***** DATA FOR THE TASK *****
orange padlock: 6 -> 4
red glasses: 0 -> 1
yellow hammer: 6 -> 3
*****
***** DATA FOR THE TASK *****
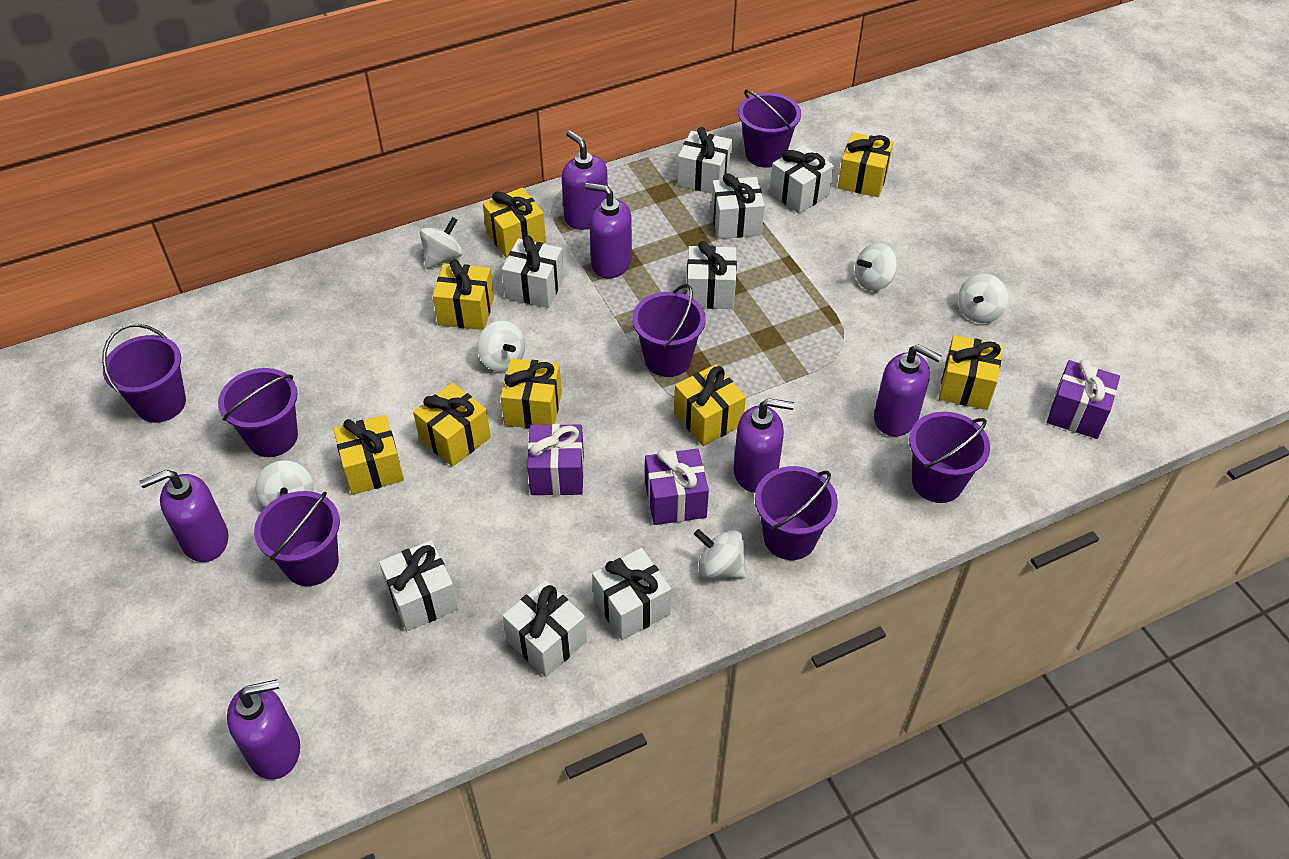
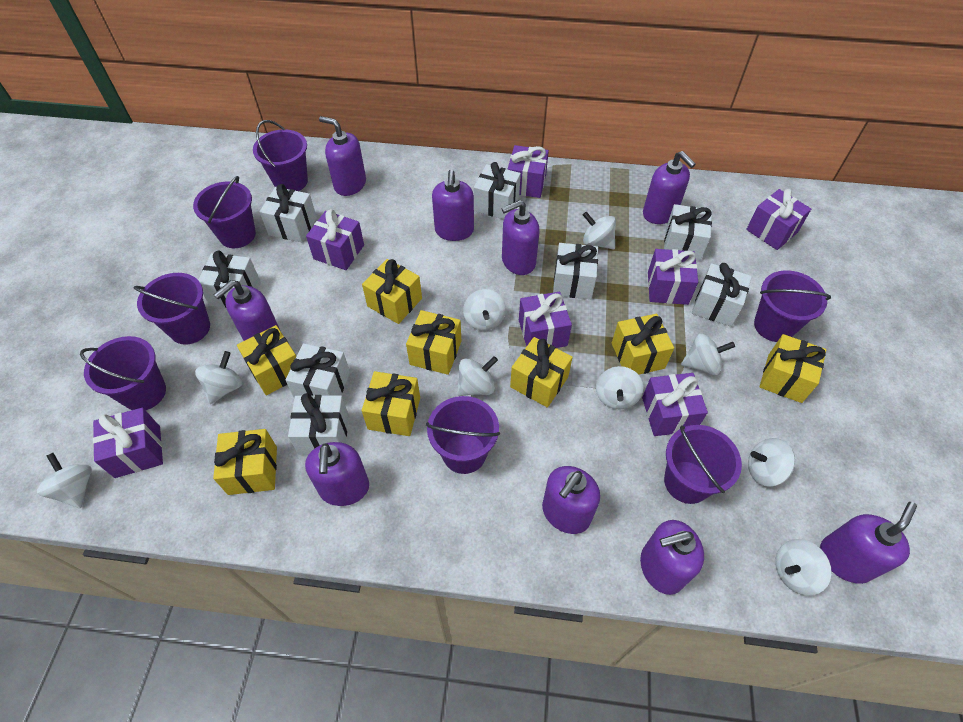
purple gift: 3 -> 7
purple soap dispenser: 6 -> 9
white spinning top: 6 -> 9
*****
***** DATA FOR THE TASK *****
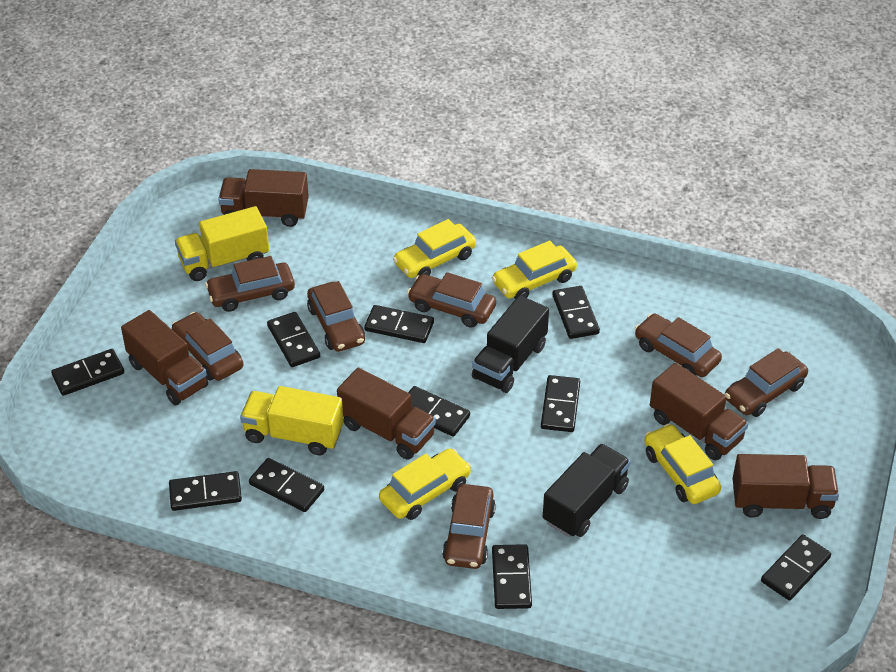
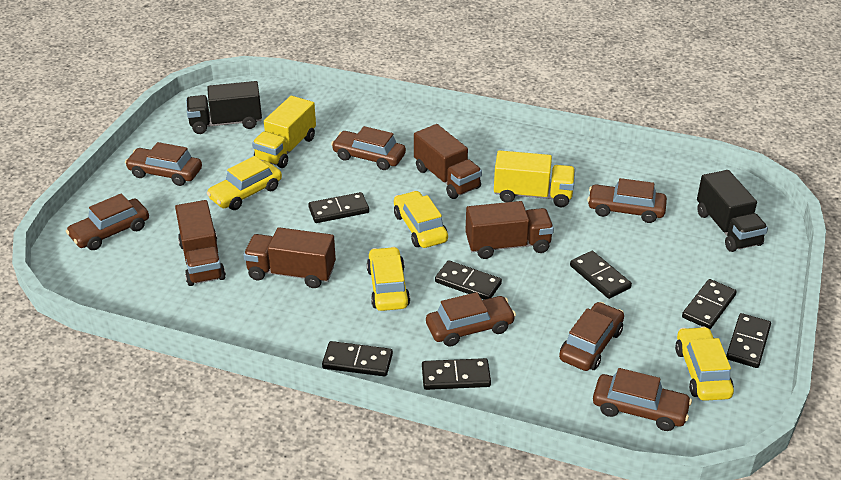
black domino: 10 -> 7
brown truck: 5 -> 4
*****
DIRECTIONS FOR THIS TASK:
Bring together all lines in the records where the word "purple" is found.

TASK SOLUTION:
purple gift: 3 -> 7
purple soap dispenser: 6 -> 9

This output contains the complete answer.